[Data items]
|---|

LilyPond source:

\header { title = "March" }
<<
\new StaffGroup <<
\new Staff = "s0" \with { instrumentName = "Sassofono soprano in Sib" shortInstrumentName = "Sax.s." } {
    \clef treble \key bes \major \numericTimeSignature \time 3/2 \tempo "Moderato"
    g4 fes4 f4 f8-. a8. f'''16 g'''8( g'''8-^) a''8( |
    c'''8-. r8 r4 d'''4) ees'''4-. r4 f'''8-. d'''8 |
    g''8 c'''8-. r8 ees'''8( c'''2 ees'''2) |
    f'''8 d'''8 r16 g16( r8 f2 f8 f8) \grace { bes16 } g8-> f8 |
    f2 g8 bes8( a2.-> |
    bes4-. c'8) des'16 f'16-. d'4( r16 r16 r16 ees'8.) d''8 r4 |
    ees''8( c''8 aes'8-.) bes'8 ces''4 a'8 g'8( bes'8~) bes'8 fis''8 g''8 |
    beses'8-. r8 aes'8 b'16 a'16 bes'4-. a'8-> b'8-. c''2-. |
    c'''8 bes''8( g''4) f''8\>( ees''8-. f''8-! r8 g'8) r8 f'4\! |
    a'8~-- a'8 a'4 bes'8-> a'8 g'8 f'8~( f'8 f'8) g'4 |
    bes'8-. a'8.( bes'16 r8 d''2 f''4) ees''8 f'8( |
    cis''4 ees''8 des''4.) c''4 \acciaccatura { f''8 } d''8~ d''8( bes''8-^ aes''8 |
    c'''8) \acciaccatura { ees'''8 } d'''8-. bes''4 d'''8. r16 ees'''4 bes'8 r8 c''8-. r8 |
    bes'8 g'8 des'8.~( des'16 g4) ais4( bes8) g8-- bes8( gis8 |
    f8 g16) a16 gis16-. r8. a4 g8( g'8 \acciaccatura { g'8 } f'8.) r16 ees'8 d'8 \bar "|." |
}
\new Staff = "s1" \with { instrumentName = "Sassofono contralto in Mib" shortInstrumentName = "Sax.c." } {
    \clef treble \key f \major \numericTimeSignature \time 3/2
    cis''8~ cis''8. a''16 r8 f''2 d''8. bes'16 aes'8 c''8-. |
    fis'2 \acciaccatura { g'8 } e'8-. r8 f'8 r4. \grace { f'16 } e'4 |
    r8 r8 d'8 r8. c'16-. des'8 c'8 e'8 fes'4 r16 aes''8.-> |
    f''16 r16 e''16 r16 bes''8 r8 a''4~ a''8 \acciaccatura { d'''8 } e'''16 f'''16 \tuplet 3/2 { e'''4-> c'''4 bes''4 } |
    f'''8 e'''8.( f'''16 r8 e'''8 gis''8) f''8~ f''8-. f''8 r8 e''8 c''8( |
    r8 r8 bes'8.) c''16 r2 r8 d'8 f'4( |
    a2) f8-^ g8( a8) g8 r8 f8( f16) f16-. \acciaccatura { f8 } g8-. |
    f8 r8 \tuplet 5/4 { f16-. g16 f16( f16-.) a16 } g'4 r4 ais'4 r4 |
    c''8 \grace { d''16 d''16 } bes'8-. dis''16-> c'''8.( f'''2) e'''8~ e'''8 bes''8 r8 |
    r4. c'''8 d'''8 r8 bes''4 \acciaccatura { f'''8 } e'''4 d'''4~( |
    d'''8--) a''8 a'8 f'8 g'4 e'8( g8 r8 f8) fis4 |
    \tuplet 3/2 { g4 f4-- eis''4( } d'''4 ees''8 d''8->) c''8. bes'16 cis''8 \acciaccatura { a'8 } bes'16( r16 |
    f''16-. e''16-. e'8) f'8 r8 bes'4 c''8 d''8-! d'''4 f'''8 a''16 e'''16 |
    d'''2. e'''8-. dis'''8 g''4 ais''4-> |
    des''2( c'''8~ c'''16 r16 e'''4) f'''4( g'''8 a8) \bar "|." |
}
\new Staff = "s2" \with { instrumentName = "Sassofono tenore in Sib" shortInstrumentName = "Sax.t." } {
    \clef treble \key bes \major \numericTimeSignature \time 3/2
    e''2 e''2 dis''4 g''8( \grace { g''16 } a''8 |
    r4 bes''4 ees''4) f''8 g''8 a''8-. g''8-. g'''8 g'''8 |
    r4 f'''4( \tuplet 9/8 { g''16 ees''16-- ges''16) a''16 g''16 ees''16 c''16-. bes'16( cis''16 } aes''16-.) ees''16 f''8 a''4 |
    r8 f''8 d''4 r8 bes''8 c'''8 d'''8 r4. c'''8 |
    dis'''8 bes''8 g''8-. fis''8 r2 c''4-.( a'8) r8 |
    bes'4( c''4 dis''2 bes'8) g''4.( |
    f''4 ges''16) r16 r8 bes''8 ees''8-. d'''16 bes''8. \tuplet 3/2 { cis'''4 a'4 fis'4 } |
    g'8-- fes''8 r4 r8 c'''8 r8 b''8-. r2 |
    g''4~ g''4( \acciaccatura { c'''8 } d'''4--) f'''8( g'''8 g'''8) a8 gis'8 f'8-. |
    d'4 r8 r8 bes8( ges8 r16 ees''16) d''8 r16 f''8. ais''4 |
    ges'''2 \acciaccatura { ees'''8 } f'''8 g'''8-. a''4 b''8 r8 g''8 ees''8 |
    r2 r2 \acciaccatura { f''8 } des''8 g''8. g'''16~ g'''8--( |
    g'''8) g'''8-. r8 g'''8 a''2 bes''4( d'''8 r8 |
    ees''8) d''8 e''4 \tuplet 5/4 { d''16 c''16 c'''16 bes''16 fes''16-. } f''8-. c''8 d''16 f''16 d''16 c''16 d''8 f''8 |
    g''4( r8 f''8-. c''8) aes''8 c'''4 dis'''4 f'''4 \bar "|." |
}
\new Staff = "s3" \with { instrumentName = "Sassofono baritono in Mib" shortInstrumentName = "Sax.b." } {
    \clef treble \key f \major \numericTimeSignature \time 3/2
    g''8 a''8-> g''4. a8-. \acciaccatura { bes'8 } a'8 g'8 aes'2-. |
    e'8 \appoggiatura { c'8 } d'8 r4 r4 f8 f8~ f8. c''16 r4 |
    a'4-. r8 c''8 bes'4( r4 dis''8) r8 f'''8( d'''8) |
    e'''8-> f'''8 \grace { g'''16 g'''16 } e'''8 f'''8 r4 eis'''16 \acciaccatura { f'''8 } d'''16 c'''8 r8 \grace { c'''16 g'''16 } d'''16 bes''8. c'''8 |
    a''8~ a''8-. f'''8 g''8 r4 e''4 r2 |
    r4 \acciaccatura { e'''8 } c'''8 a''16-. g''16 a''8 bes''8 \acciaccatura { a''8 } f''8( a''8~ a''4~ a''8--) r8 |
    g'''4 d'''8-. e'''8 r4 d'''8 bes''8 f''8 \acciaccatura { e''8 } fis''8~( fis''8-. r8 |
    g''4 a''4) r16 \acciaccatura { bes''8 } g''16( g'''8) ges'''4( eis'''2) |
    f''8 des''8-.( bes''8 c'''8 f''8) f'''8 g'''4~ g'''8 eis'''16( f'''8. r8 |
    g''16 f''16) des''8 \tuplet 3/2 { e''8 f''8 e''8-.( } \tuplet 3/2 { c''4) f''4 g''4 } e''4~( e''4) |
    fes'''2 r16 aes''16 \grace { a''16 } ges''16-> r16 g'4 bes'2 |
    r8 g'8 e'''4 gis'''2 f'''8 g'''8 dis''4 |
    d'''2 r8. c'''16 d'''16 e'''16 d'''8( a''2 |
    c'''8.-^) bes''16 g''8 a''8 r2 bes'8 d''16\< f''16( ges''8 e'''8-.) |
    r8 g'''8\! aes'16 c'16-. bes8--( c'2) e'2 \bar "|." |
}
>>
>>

|---|

> [Exercise instructions] Collect each line of the data above that contains the string "grace" and copy those lines out in full.

> [Worked solution]
    f'''8 d'''8 r16 g16( r8 f2 f8 f8) \grace { bes16 } g8-> f8 |
    fis'2 \acciaccatura { g'8 } e'8-. r8 f'8 r4. \grace { f'16 } e'4 |
    c''8 \grace { d''16 d''16 } bes'8-. dis''16-> c'''8.( f'''2) e'''8~ e'''8 bes''8 r8 |
    e''2 e''2 dis''4 g''8( \grace { g''16 } a''8 |
    e'''8-> f'''8 \grace { g'''16 g'''16 } e'''8 f'''8 r4 eis'''16 \acciaccatura { f'''8 } d'''16 c'''8 r8 \grace { c'''16 g'''16 } d'''16 bes''8. c'''8 |
    fes'''2 r16 aes''16 \grace { a''16 } ges''16-> r16 g'4 bes'2 |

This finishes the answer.